# INSTRUCTIONS TO FOLLOW
In the records below, find the line containing "SERVO pin PWM: A0 -> TX", then reproduce that line and every one after it to the end, exactly and alone.

# SUPPLIED MATERIAL
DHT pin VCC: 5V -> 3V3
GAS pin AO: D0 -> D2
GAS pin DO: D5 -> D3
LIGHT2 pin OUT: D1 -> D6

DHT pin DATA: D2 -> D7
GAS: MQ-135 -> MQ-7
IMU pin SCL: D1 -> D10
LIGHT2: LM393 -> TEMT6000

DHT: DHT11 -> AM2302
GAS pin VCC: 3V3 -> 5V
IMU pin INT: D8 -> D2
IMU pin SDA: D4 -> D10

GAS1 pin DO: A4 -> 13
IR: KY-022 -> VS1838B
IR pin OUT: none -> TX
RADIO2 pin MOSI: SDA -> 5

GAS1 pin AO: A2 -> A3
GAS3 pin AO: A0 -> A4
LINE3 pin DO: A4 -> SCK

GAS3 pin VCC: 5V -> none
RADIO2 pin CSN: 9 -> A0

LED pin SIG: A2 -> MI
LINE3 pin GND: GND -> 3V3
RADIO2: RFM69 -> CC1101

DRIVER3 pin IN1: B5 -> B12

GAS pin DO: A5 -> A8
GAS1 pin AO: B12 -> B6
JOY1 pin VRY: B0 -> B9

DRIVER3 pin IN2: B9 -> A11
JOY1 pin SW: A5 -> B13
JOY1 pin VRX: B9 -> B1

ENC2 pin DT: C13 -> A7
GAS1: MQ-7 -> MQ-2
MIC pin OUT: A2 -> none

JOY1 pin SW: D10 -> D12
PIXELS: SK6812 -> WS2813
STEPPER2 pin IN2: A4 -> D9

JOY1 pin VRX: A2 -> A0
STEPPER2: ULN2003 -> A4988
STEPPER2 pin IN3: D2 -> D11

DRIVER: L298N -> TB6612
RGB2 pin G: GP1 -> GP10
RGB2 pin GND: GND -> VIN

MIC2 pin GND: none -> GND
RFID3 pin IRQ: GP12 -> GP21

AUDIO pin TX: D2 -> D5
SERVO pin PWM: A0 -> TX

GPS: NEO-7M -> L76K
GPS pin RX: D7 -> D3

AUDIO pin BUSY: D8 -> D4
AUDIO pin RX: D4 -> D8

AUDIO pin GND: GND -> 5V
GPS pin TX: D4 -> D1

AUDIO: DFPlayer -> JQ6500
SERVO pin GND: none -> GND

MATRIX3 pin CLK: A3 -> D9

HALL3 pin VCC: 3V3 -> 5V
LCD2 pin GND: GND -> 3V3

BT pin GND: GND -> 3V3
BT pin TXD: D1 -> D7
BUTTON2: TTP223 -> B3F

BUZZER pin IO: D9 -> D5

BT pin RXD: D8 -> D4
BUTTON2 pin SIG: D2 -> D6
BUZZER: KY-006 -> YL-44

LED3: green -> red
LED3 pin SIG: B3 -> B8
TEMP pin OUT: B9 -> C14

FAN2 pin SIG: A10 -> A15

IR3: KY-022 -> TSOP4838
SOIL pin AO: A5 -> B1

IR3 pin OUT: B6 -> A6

# RESPONSE TO THIS TASK
SERVO pin PWM: A0 -> TX

GPS: NEO-7M -> L76K
GPS pin RX: D7 -> D3

AUDIO pin BUSY: D8 -> D4
AUDIO pin RX: D4 -> D8

AUDIO pin GND: GND -> 5V
GPS pin TX: D4 -> D1

AUDIO: DFPlayer -> JQ6500
SERVO pin GND: none -> GND

MATRIX3 pin CLK: A3 -> D9

HALL3 pin VCC: 3V3 -> 5V
LCD2 pin GND: GND -> 3V3

BT pin GND: GND -> 3V3
BT pin TXD: D1 -> D7
BUTTON2: TTP223 -> B3F

BUZZER pin IO: D9 -> D5

BT pin RXD: D8 -> D4
BUTTON2 pin SIG: D2 -> D6
BUZZER: KY-006 -> YL-44

LED3: green -> red
LED3 pin SIG: B3 -> B8
TEMP pin OUT: B9 -> C14

FAN2 pin SIG: A10 -> A15

IR3: KY-022 -> TSOP4838
SOIL pin AO: A5 -> B1

IR3 pin OUT: B6 -> A6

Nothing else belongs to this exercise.